→ **Task material**:
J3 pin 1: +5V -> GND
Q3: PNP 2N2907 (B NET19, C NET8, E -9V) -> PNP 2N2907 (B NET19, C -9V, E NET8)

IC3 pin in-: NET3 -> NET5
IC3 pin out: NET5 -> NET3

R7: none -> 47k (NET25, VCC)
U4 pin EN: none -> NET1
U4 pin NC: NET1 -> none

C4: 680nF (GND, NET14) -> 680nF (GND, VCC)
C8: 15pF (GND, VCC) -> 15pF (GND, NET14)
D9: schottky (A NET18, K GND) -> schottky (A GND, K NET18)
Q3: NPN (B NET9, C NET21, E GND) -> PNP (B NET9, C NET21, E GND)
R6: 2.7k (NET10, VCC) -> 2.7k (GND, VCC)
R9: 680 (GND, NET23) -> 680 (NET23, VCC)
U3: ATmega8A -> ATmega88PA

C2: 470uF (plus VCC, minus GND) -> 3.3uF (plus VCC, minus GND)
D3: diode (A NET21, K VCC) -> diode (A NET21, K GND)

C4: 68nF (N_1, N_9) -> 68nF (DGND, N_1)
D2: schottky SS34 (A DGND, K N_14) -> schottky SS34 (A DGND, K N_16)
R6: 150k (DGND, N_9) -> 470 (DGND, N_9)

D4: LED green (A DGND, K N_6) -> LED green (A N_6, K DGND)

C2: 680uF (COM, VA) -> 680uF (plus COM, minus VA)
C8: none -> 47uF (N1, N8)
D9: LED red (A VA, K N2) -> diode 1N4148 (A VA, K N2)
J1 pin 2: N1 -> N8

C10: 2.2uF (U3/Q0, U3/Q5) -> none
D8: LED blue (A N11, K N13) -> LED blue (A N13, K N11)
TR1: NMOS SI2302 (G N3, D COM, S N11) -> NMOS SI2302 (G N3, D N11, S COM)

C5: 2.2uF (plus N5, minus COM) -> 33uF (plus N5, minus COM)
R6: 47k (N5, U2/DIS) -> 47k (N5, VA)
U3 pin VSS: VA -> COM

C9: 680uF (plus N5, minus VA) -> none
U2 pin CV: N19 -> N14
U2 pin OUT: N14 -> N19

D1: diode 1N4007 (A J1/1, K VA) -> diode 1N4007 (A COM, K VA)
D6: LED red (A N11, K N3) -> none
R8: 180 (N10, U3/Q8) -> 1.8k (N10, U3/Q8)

→ **Work to complete**: Output exactly the lines from the one containing "Q3: PNP 2N2907" through the last line of the records, both included. Output nothing else.

→ **Solution**:
Q3: PNP 2N2907 (B NET19, C NET8, E -9V) -> PNP 2N2907 (B NET19, C -9V, E NET8)

IC3 pin in-: NET3 -> NET5
IC3 pin out: NET5 -> NET3

R7: none -> 47k (NET25, VCC)
U4 pin EN: none -> NET1
U4 pin NC: NET1 -> none

C4: 680nF (GND, NET14) -> 680nF (GND, VCC)
C8: 15pF (GND, VCC) -> 15pF (GND, NET14)
D9: schottky (A NET18, K GND) -> schottky (A GND, K NET18)
Q3: NPN (B NET9, C NET21, E GND) -> PNP (B NET9, C NET21, E GND)
R6: 2.7k (NET10, VCC) -> 2.7k (GND, VCC)
R9: 680 (GND, NET23) -> 680 (NET23, VCC)
U3: ATmega8A -> ATmega88PA

C2: 470uF (plus VCC, minus GND) -> 3.3uF (plus VCC, minus GND)
D3: diode (A NET21, K VCC) -> diode (A NET21, K GND)

C4: 68nF (N_1, N_9) -> 68nF (DGND, N_1)
D2: schottky SS34 (A DGND, K N_14) -> schottky SS34 (A DGND, K N_16)
R6: 150k (DGND, N_9) -> 470 (DGND, N_9)

D4: LED green (A DGND, K N_6) -> LED green (A N_6, K DGND)

C2: 680uF (COM, VA) -> 680uF (plus COM, minus VA)
C8: none -> 47uF (N1, N8)
D9: LED red (A VA, K N2) -> diode 1N4148 (A VA, K N2)
J1 pin 2: N1 -> N8

C10: 2.2uF (U3/Q0, U3/Q5) -> none
D8: LED blue (A N11, K N13) -> LED blue (A N13, K N11)
TR1: NMOS SI2302 (G N3, D COM, S N11) -> NMOS SI2302 (G N3, D N11, S COM)

C5: 2.2uF (plus N5, minus COM) -> 33uF (plus N5, minus COM)
R6: 47k (N5, U2/DIS) -> 47k (N5, VA)
U3 pin VSS: VA -> COM

C9: 680uF (plus N5, minus VA) -> none
U2 pin CV: N19 -> N14
U2 pin OUT: N14 -> N19

D1: diode 1N4007 (A J1/1, K VA) -> diode 1N4007 (A COM, K VA)
D6: LED red (A N11, K N3) -> none
R8: 180 (N10, U3/Q8) -> 1.8k (N10, U3/Q8)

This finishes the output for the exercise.